_Job item_. Please write out the lines of the data exactly, beginning with the first and ending with the line containing "none -> red headphones [361,224,469,296]"; leave the pictures behind.

[Start of section]

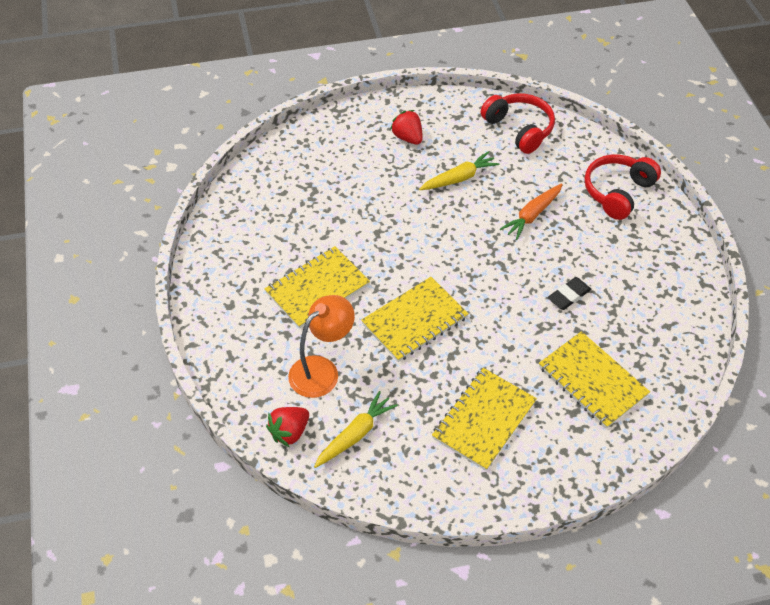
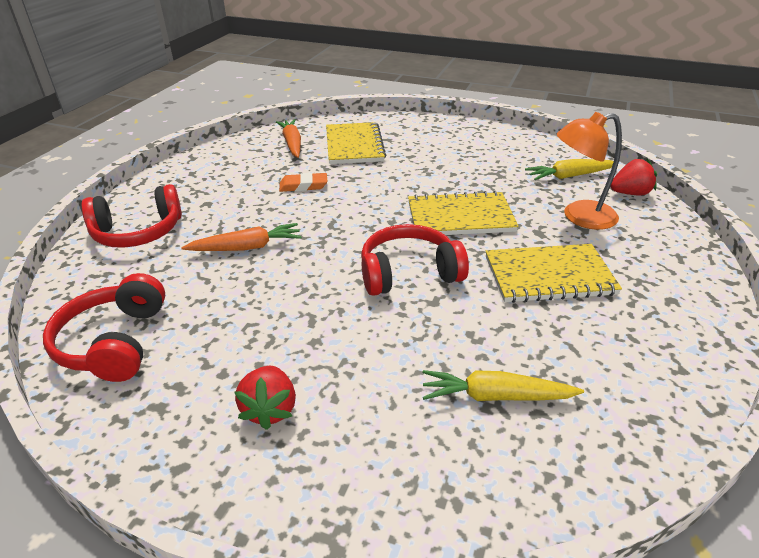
camera: 145 degrees left, 15 degrees down
yellow carrot [419,152,499,190] -> yellow carrot moved to [422,370,584,401]
yellow notebook [432,368,537,471] -> none
black eraser [548,277,591,310] -> orange eraser [279,173,327,192]
none -> orange carrot [276,119,301,158]
none -> red headphones [361,224,469,296]

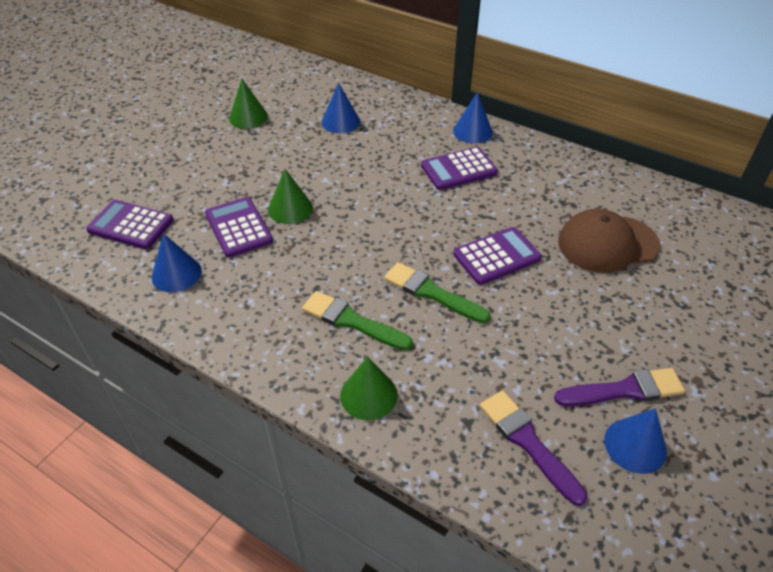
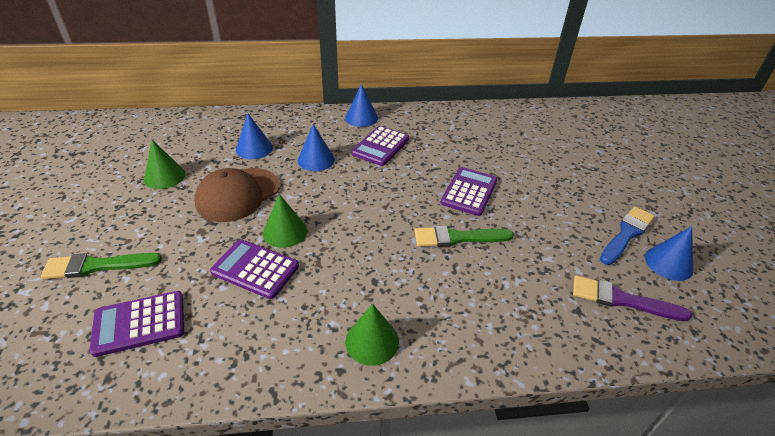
camera: 40 degrees left, 5 degrees down
blue cone [152,233,202,292] -> blue cone moved to [298,124,335,171]
green brush [302,291,413,351] -> green brush moved to [41,253,162,279]
green cone [340,356,398,420] -> green cone moved to [345,304,399,366]
purple brush [554,368,685,406] -> blue brush [600,206,655,265]
brown cap [558,209,660,273] -> brown cap moved to [195,168,280,222]

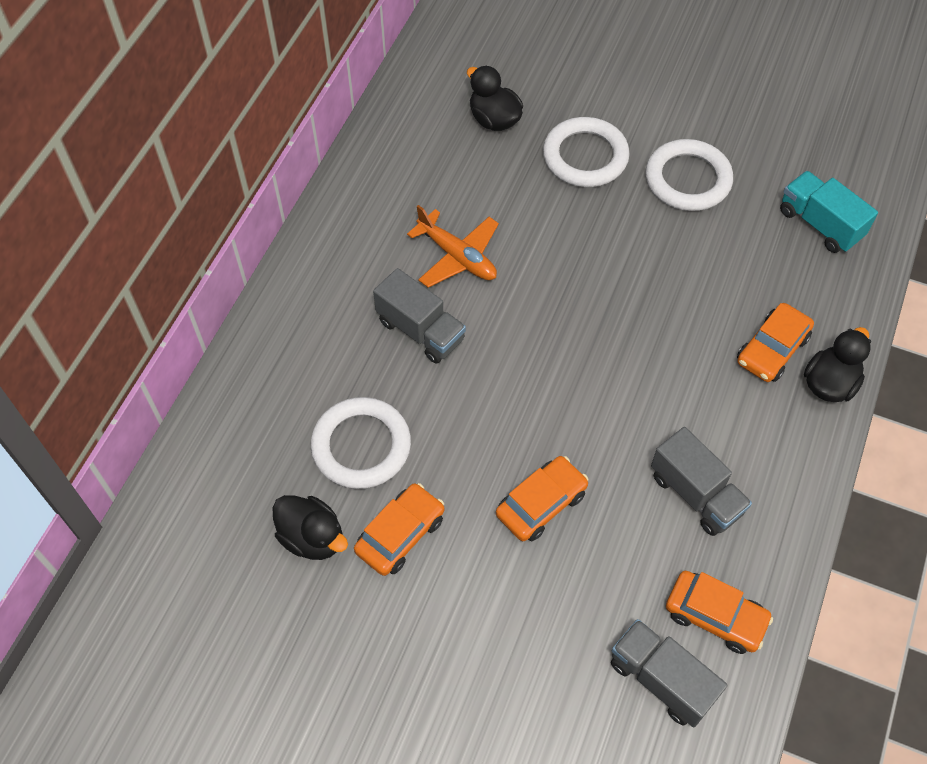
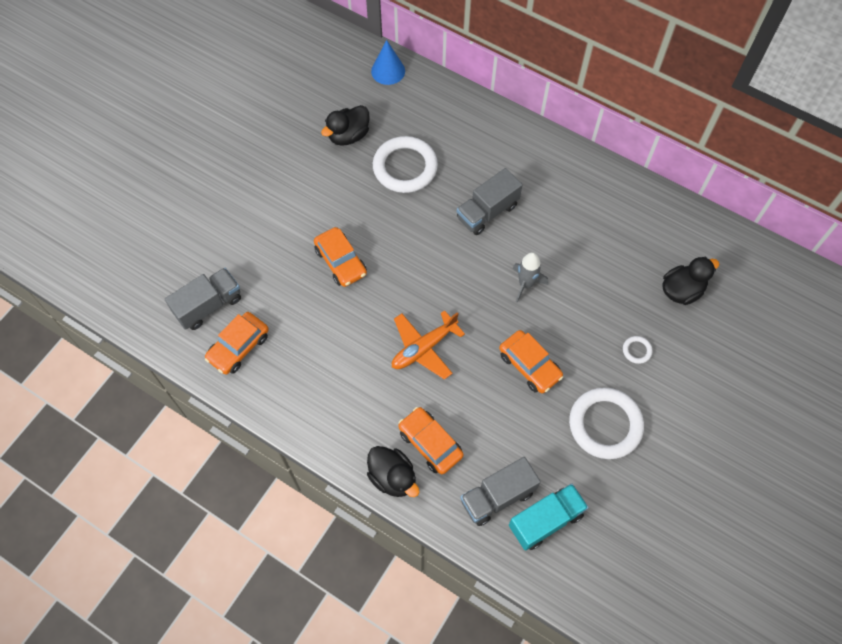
camera: 100 degrees right, 5 degrees up
orange car [354,483,444,576] -> orange car moved to [499,330,563,393]
orange plane [407,205,499,288] -> orange plane moved to [392,310,465,380]
white ring [543,117,630,187] -> white ring [623,336,653,364], size x0.41
grey truck [651,427,752,536] -> grey truck moved to [460,457,541,526]
none -> blue cone [371,40,405,85]
none -> grey rocket [512,252,548,303]

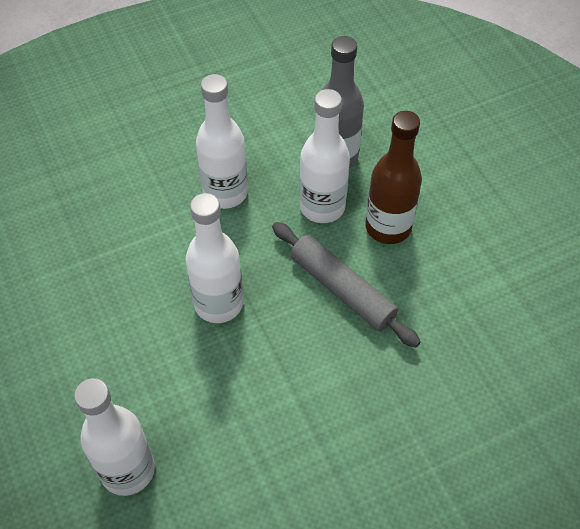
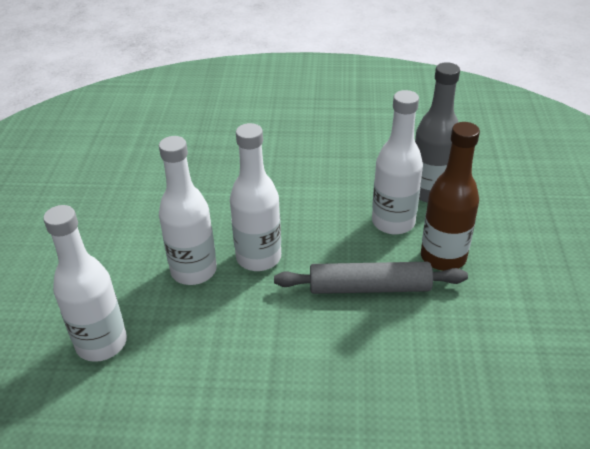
camera: 30 degrees right, 15 degrees down
white bottle [196,74,248,209] -> white bottle moved to [159,136,217,285]
grey rolling pin [272,222,420,348] -> grey rolling pin turned 75 degrees counterclockwise [274,262,468,294]

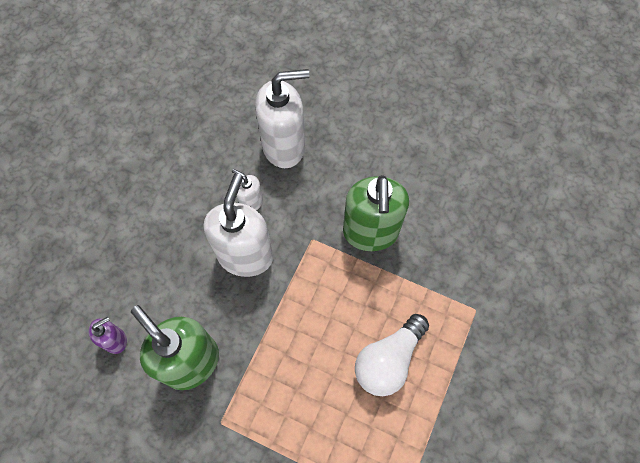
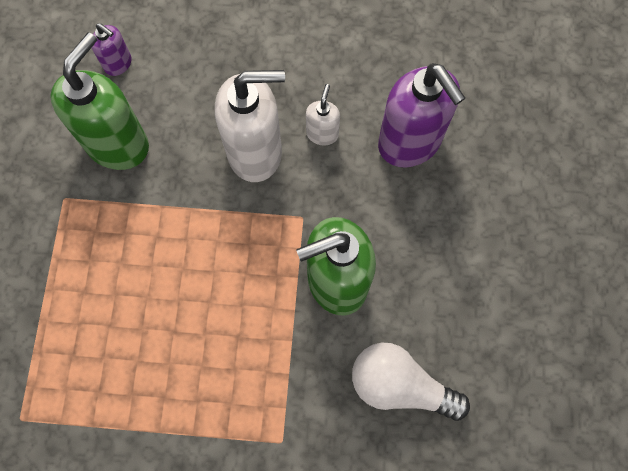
camera: 70 degrees right, 5 degrees up
white soap dispenser [255,69,310,168] -> purple soap dispenser [378,63,465,168]
white light bulb [355,314,429,396] -> white light bulb moved to [352,343,470,421]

[End of section]

_Output for this task_.
camera: 145 degrees left, 15 degrees down
yellow carrot [419,152,499,190] -> yellow carrot moved to [422,370,584,401]
yellow notebook [432,368,537,471] -> none
black eraser [548,277,591,310] -> orange eraser [279,173,327,192]
none -> orange carrot [276,119,301,158]
none -> red headphones [361,224,469,296]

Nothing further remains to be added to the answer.